Listed records:
- - -

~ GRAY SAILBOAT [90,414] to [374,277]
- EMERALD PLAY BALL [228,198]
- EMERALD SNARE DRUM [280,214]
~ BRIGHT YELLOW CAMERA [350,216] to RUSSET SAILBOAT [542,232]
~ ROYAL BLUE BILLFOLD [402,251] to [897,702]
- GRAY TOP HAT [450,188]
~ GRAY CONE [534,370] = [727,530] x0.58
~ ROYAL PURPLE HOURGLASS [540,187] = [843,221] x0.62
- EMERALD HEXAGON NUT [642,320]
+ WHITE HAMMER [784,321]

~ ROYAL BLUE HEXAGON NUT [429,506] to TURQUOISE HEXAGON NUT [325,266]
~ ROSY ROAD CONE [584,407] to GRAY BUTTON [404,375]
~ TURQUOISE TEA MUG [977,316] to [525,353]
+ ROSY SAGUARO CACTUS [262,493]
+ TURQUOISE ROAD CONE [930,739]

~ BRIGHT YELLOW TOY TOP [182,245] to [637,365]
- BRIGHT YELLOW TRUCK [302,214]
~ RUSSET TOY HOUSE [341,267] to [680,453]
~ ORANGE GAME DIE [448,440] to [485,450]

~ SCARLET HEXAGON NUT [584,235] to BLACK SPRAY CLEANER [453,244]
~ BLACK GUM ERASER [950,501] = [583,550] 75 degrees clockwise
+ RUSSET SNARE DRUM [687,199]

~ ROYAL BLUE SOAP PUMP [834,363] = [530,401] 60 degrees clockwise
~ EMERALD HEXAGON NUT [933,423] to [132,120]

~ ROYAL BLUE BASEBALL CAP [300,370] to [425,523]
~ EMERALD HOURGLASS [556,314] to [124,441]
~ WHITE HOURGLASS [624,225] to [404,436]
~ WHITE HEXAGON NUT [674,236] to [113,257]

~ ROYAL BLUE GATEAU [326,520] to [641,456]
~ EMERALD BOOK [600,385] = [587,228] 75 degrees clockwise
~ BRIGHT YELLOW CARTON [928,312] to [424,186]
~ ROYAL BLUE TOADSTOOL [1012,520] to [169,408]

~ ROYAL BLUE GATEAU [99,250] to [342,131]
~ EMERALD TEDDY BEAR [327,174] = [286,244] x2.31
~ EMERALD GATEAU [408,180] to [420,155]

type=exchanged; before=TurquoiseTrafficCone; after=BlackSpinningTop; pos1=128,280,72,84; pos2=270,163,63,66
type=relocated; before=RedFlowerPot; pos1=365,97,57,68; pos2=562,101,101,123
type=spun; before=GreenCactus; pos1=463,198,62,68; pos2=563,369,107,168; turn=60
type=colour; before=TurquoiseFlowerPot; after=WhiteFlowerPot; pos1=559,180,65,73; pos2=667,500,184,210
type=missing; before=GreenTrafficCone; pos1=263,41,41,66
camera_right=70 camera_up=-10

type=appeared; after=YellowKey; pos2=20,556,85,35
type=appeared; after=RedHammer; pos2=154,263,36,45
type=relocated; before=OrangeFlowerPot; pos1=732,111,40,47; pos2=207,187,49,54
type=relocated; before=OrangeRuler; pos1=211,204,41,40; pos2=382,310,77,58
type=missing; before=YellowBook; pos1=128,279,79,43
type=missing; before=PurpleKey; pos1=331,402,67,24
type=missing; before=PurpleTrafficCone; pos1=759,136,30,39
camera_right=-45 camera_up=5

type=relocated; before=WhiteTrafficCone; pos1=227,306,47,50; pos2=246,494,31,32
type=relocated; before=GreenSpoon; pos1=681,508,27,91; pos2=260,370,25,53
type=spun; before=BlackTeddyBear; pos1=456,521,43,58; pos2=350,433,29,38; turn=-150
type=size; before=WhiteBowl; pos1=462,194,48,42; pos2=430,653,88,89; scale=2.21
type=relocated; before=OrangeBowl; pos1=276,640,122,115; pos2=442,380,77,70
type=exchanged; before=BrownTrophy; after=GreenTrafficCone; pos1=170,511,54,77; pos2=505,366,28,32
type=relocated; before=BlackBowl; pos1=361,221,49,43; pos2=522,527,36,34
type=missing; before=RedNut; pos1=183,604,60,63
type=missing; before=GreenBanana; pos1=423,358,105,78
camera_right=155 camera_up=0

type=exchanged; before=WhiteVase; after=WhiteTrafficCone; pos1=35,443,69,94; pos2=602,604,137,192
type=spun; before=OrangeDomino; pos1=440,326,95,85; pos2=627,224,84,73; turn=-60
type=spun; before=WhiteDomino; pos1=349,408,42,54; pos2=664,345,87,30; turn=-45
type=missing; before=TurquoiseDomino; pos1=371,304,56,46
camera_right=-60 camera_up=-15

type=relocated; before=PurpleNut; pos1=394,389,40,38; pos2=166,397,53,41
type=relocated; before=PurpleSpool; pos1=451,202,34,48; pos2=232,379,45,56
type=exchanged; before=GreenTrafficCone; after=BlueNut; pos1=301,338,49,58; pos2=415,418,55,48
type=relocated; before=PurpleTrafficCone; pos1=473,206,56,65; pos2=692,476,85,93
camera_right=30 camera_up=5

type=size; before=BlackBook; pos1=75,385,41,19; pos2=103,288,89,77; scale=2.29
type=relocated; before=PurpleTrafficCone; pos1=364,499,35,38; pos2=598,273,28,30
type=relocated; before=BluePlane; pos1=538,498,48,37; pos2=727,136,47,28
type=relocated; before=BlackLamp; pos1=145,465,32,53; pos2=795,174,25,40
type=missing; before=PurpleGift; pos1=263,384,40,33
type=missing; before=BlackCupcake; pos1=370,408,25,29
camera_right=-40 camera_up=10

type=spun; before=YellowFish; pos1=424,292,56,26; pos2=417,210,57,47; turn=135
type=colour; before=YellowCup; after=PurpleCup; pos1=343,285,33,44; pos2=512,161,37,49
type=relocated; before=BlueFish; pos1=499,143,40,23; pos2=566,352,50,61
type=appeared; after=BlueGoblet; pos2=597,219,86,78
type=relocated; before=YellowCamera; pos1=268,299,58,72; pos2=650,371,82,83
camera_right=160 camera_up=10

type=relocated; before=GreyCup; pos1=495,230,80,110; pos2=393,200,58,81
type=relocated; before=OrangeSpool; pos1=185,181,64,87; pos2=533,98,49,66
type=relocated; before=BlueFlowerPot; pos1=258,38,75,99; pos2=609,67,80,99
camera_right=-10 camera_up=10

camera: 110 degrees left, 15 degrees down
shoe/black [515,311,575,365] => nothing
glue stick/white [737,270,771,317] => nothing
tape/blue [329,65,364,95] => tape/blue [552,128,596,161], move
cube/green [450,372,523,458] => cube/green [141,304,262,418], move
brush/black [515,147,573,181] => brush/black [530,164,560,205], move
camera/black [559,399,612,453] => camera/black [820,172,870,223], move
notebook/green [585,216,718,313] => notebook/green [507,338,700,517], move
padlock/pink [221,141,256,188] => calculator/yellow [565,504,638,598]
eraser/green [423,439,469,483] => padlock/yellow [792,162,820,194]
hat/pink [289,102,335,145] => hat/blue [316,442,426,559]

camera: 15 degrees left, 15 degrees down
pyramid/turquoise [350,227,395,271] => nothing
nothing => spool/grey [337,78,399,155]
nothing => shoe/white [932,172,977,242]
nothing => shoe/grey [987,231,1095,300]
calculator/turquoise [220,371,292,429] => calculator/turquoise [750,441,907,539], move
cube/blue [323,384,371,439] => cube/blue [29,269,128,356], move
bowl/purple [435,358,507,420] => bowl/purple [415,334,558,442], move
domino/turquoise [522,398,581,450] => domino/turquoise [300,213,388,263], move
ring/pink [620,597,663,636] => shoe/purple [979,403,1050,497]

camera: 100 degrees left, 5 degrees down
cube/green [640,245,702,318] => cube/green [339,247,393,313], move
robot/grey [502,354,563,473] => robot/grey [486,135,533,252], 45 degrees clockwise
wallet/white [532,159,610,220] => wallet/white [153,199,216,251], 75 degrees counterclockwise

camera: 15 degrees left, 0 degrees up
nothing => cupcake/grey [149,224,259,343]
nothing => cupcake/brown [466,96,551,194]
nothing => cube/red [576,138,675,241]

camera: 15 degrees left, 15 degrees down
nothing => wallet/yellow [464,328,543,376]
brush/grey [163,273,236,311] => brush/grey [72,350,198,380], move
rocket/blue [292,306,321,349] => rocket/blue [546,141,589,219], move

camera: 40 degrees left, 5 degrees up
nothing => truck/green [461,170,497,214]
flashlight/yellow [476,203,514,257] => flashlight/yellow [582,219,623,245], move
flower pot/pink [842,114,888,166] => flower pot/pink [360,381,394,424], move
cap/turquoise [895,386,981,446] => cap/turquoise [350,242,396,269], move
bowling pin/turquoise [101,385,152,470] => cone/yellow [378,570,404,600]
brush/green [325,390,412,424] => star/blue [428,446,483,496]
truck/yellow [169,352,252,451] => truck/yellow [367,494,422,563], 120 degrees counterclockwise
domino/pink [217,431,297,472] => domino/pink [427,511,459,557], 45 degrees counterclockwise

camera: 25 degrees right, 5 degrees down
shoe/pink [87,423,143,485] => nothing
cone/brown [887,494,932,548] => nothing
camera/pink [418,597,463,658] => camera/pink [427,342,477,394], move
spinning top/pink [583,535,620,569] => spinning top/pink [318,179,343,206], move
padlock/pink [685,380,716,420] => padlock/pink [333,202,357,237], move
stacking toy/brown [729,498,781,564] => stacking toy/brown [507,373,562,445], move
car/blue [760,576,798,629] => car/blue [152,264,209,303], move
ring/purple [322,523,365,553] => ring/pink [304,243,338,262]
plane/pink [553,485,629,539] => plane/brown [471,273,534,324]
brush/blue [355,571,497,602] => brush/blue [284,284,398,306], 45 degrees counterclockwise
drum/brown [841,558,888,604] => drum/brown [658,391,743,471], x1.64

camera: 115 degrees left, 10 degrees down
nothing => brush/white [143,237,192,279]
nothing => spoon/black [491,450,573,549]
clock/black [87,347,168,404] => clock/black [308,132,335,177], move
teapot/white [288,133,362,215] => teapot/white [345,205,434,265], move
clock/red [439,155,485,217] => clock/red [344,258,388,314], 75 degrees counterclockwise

- - -

What the exercise asks:
Only the lines above starting at the line that holds "type=colour; before=TurquoiseFlowerPot; after=WhiteFlowerPot;" and ending at the line that holds "type=missing; before=GreenTrafficCone; pos1=263,41,41,66" are to be repeated, exactly and in full.

Exercise response:
type=colour; before=TurquoiseFlowerPot; after=WhiteFlowerPot; pos1=559,180,65,73; pos2=667,500,184,210
type=missing; before=GreenTrafficCone; pos1=263,41,41,66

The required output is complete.